Start of Dataset section

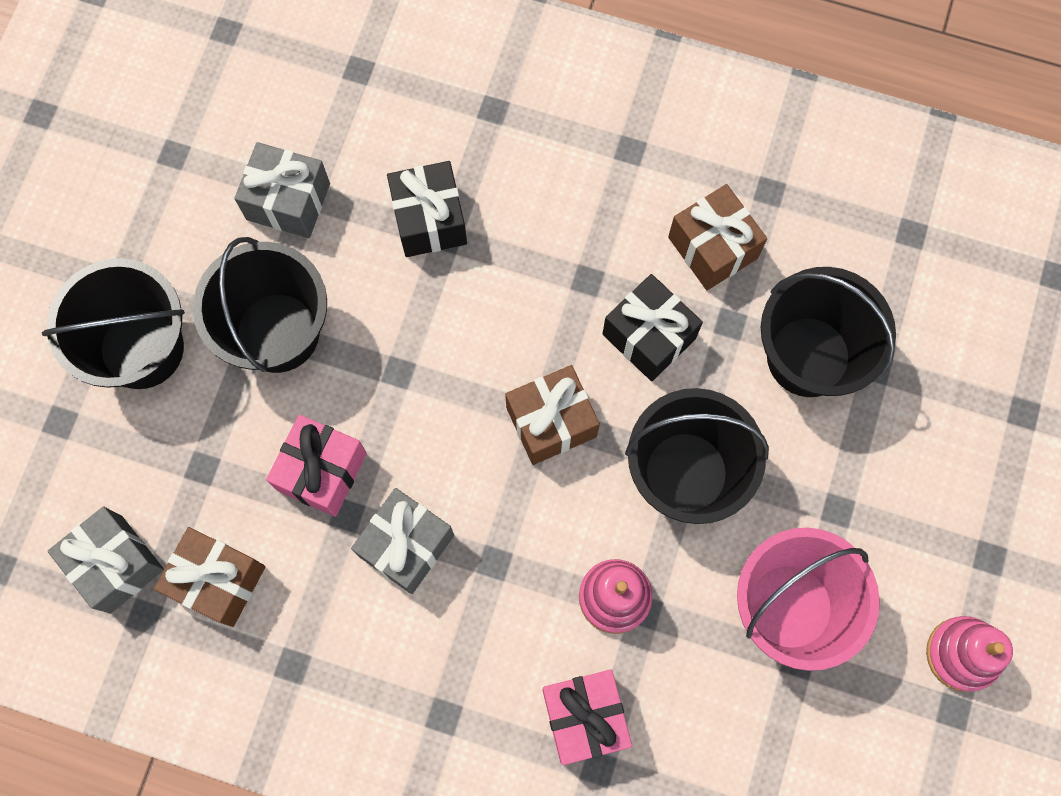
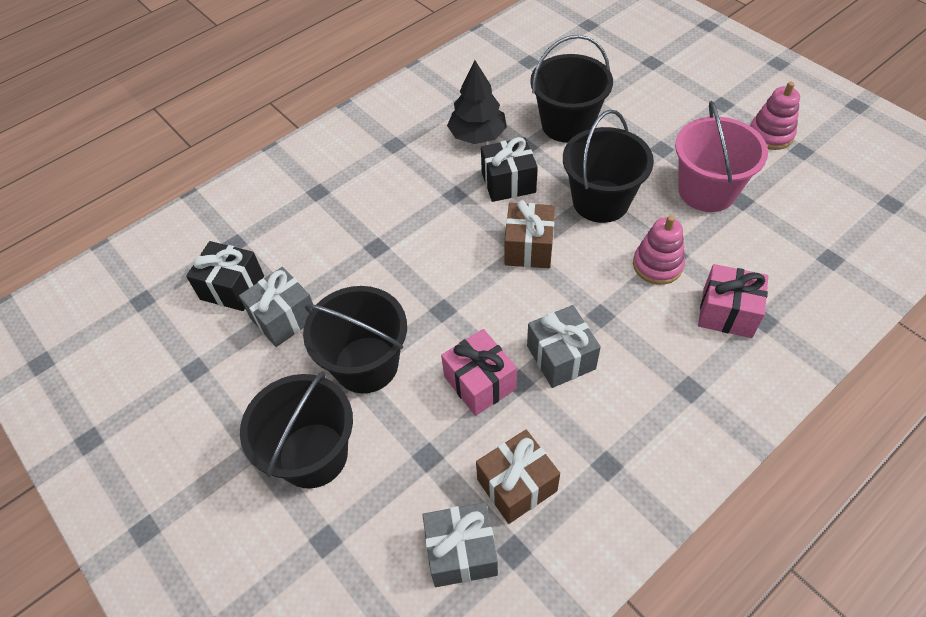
camera: 55 degrees left, 20 degrees down
(429, 220) = (358, 250): black gift -> black gift (232, 287)
(712, 248) = (477, 135): brown gift -> black tree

End of Dataset section

(Prompt) In the listing above, find every line with the word "gift" and copy it.

(Answer to the exercise)
(429, 220) = (358, 250): black gift -> black gift (232, 287)
(712, 248) = (477, 135): brown gift -> black tree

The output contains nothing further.